→ What to do: Output the full listing exactly as written, with no pictures in it.
BEGIN Exercise data
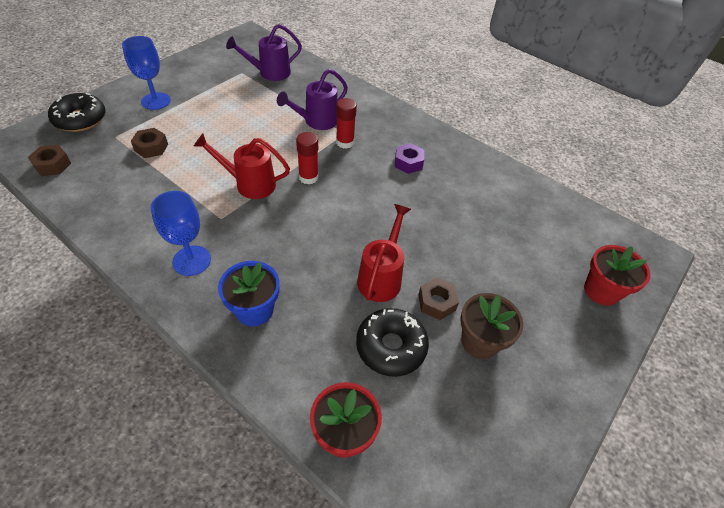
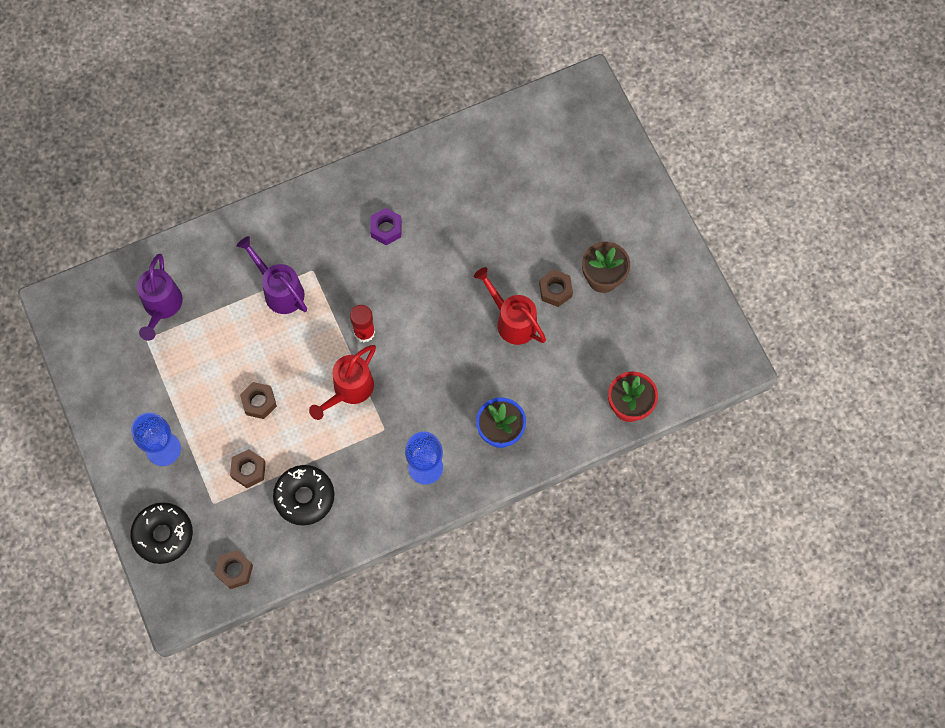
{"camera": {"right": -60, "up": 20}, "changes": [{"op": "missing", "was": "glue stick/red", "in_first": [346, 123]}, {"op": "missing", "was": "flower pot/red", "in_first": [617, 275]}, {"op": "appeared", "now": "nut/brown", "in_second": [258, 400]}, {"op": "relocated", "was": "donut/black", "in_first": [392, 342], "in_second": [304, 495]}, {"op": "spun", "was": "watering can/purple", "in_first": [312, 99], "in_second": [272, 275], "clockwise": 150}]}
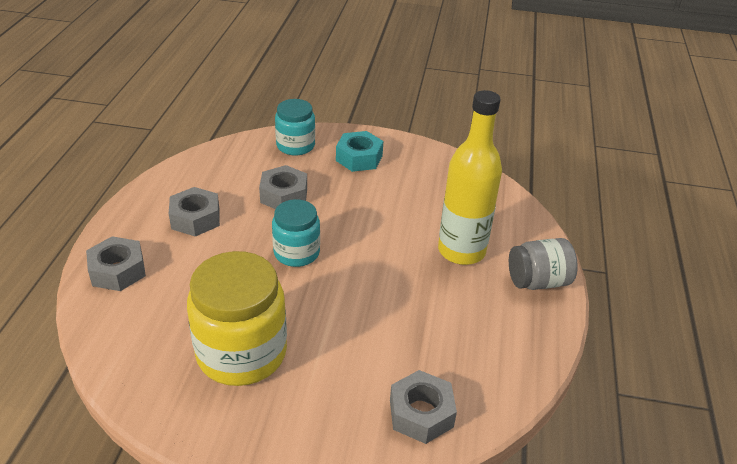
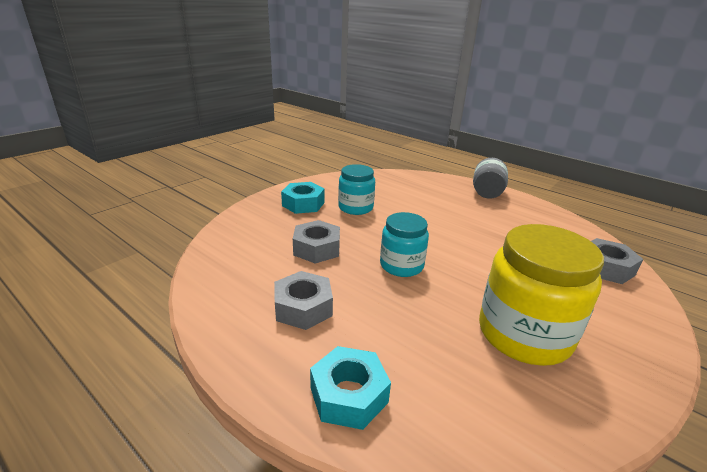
{"camera": {"right": -60, "up": -10}, "changes": [{"op": "missing", "was": "bottle/yellow", "in_first": [470, 177]}, {"op": "relocated", "was": "jar/turquoise", "in_first": [295, 127], "in_second": [356, 189]}, {"op": "colour", "was": "nut/grey", "now": "nut/turquoise", "in_first": [116, 263], "in_second": [350, 388]}]}
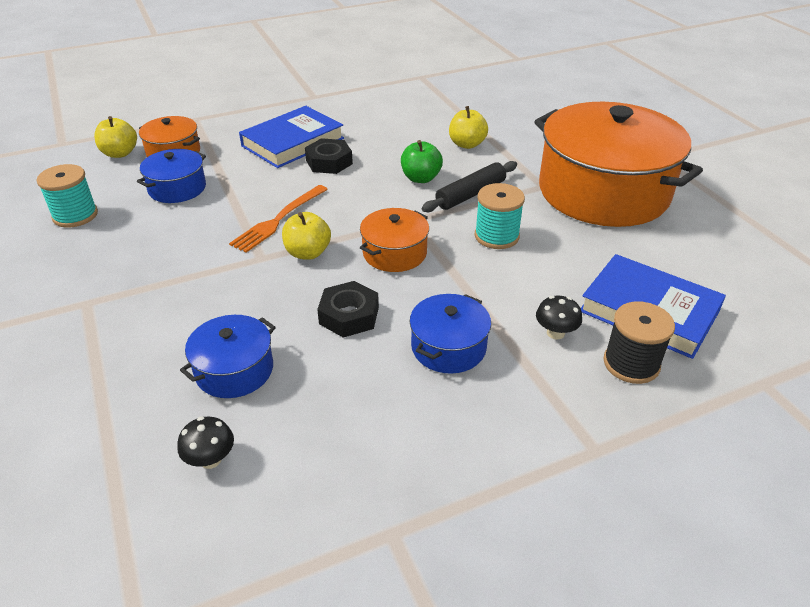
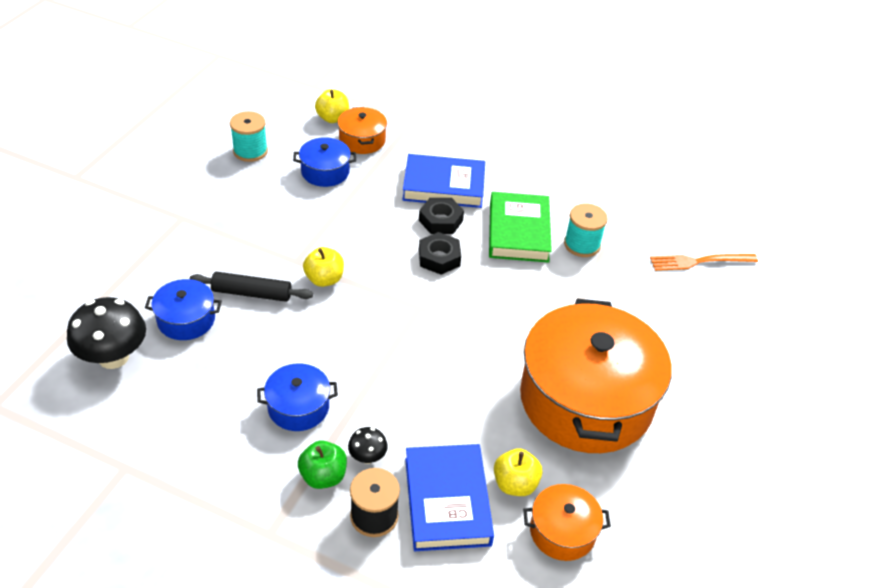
{"camera": {"right": 45, "up": 5}, "changes": [{"op": "appeared", "now": "book/green", "in_second": [520, 227]}, {"op": "relocated", "was": "fork/orange", "in_first": [278, 219], "in_second": [704, 262]}, {"op": "relocated", "was": "nut/black", "in_first": [348, 309], "in_second": [440, 253]}, {"op": "relocated", "was": "pot/orange", "in_first": [394, 240], "in_second": [567, 522]}, {"op": "relocated", "was": "apple/green", "in_first": [422, 161], "in_second": [322, 465]}, {"op": "relocated", "was": "rolling pin/black", "in_first": [469, 186], "in_second": [251, 287]}, {"op": "relocated", "was": "apple/yellow", "in_first": [468, 127], "in_second": [518, 472]}, {"op": "relocated", "was": "spool/turquoise", "in_first": [500, 216], "in_second": [586, 230]}, {"op": "size", "was": "mushroom/black", "in_first": [205, 443], "in_second": [106, 333], "ratio": 2.04}]}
END Exercise data
→ Solution to this exercise:
{"camera": {"right": -60, "up": 20}, "changes": [{"op": "missing", "was": "glue stick/red", "in_first": [346, 123]}, {"op": "missing", "was": "flower pot/red", "in_first": [617, 275]}, {"op": "appeared", "now": "nut/brown", "in_second": [258, 400]}, {"op": "relocated", "was": "donut/black", "in_first": [392, 342], "in_second": [304, 495]}, {"op": "spun", "was": "watering can/purple", "in_first": [312, 99], "in_second": [272, 275], "clockwise": 150}]}
{"camera": {"right": -60, "up": -10}, "changes": [{"op": "missing", "was": "bottle/yellow", "in_first": [470, 177]}, {"op": "relocated", "was": "jar/turquoise", "in_first": [295, 127], "in_second": [356, 189]}, {"op": "colour", "was": "nut/grey", "now": "nut/turquoise", "in_first": [116, 263], "in_second": [350, 388]}]}
{"camera": {"right": 45, "up": 5}, "changes": [{"op": "appeared", "now": "book/green", "in_second": [520, 227]}, {"op": "relocated", "was": "fork/orange", "in_first": [278, 219], "in_second": [704, 262]}, {"op": "relocated", "was": "nut/black", "in_first": [348, 309], "in_second": [440, 253]}, {"op": "relocated", "was": "pot/orange", "in_first": [394, 240], "in_second": [567, 522]}, {"op": "relocated", "was": "apple/green", "in_first": [422, 161], "in_second": [322, 465]}, {"op": "relocated", "was": "rolling pin/black", "in_first": [469, 186], "in_second": [251, 287]}, {"op": "relocated", "was": "apple/yellow", "in_first": [468, 127], "in_second": [518, 472]}, {"op": "relocated", "was": "spool/turquoise", "in_first": [500, 216], "in_second": [586, 230]}, {"op": "size", "was": "mushroom/black", "in_first": [205, 443], "in_second": [106, 333], "ratio": 2.04}]}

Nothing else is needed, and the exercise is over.